With pictures removed, output every record below exactly as written.

§

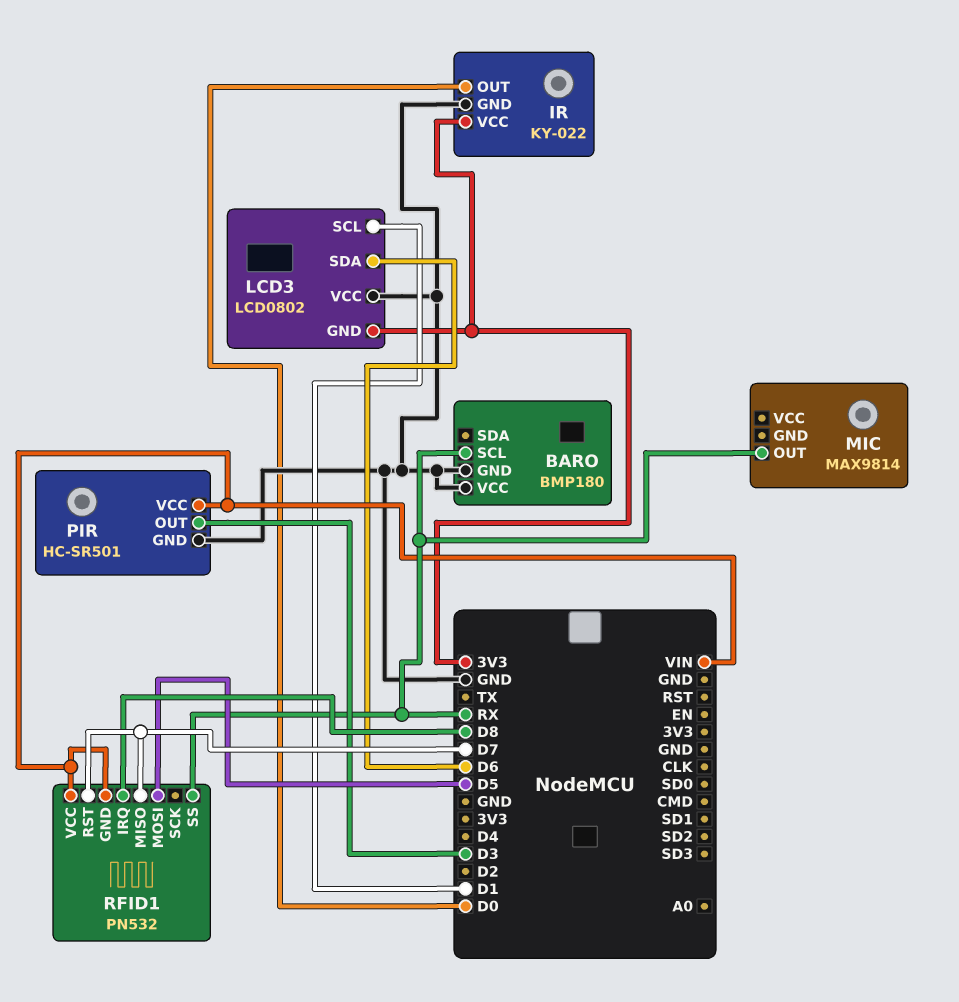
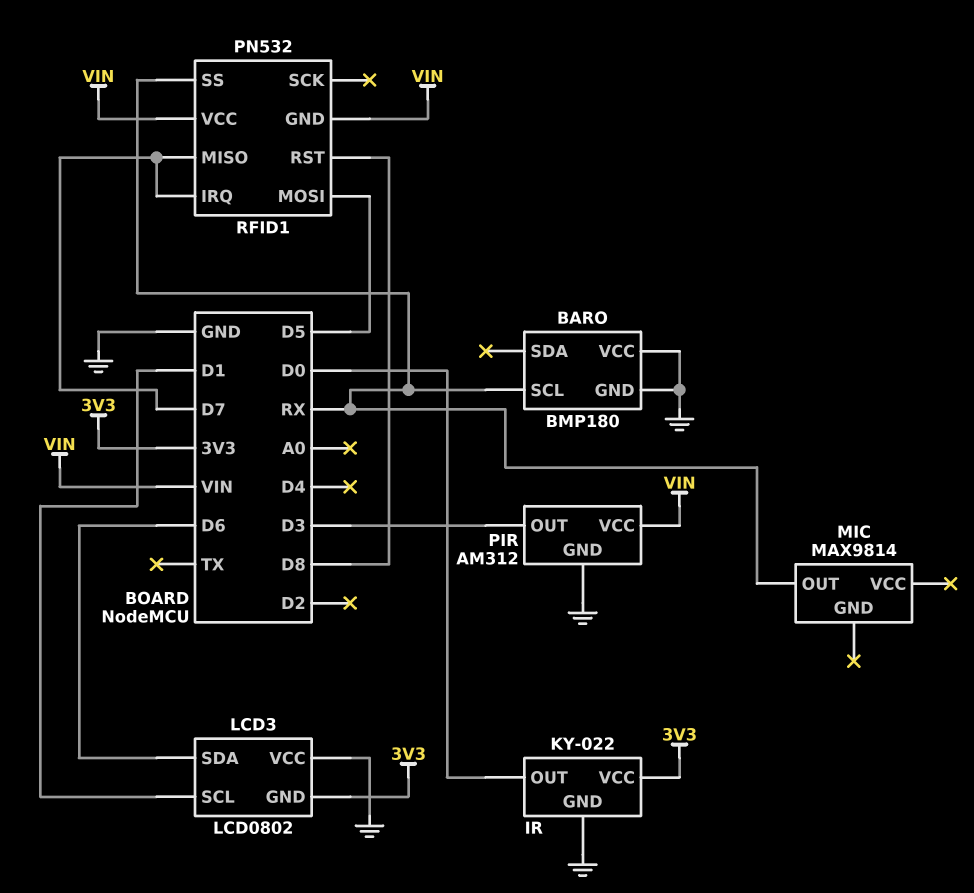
PIR: HC-SR501 -> AM312
RFID1 pin IRQ: D8 -> D7
RFID1 pin RST: D7 -> D8

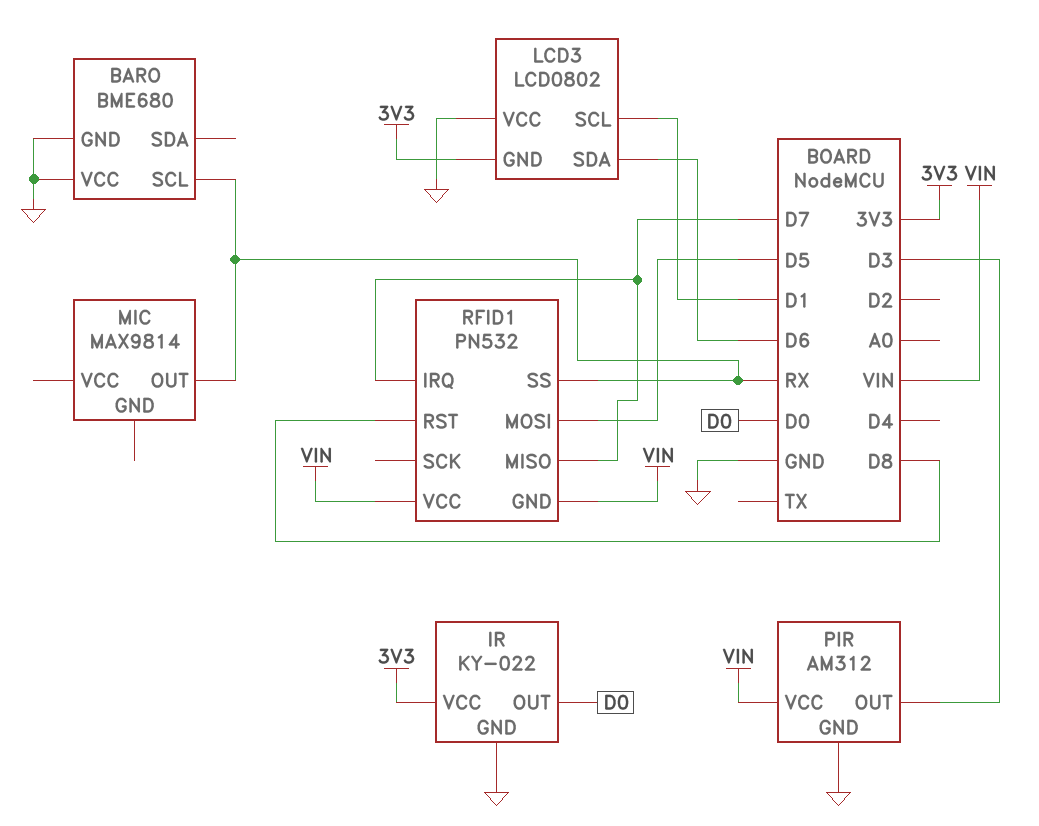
BARO: BMP180 -> BME680

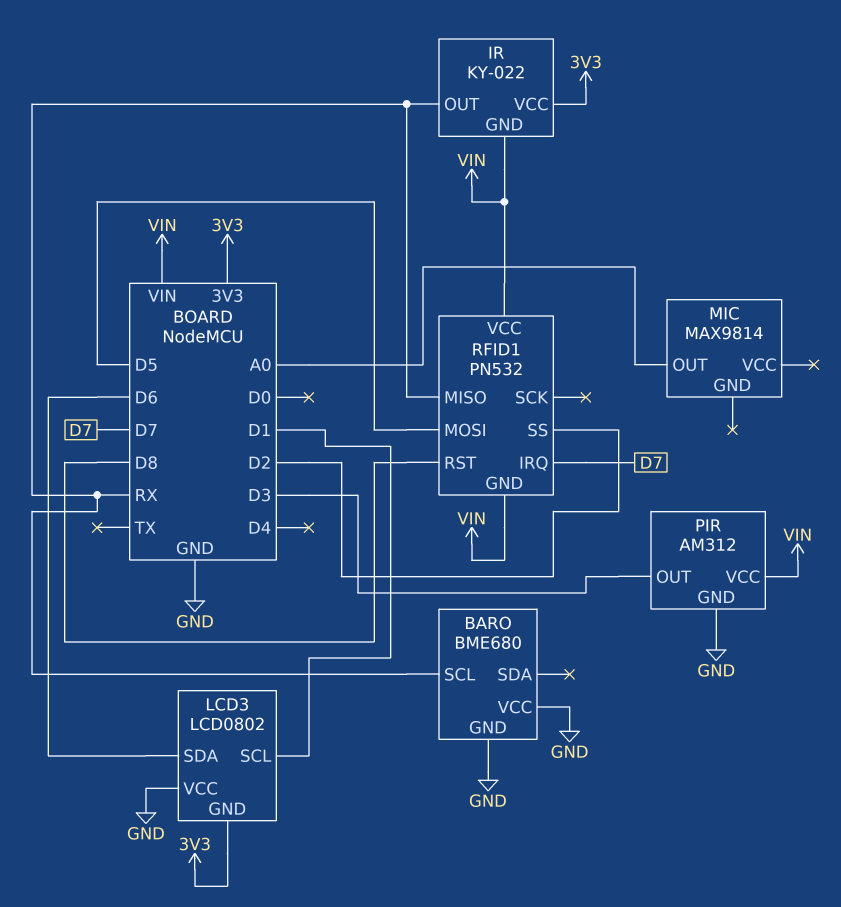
IR pin GND: GND -> VIN
IR pin OUT: D0 -> RX
MIC pin OUT: RX -> A0
RFID1 pin MISO: D7 -> RX
RFID1 pin SS: RX -> D2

§

> [Written response]
PIR: HC-SR501 -> AM312
RFID1 pin IRQ: D8 -> D7
RFID1 pin RST: D7 -> D8

BARO: BMP180 -> BME680

IR pin GND: GND -> VIN
IR pin OUT: D0 -> RX
MIC pin OUT: RX -> A0
RFID1 pin MISO: D7 -> RX
RFID1 pin SS: RX -> D2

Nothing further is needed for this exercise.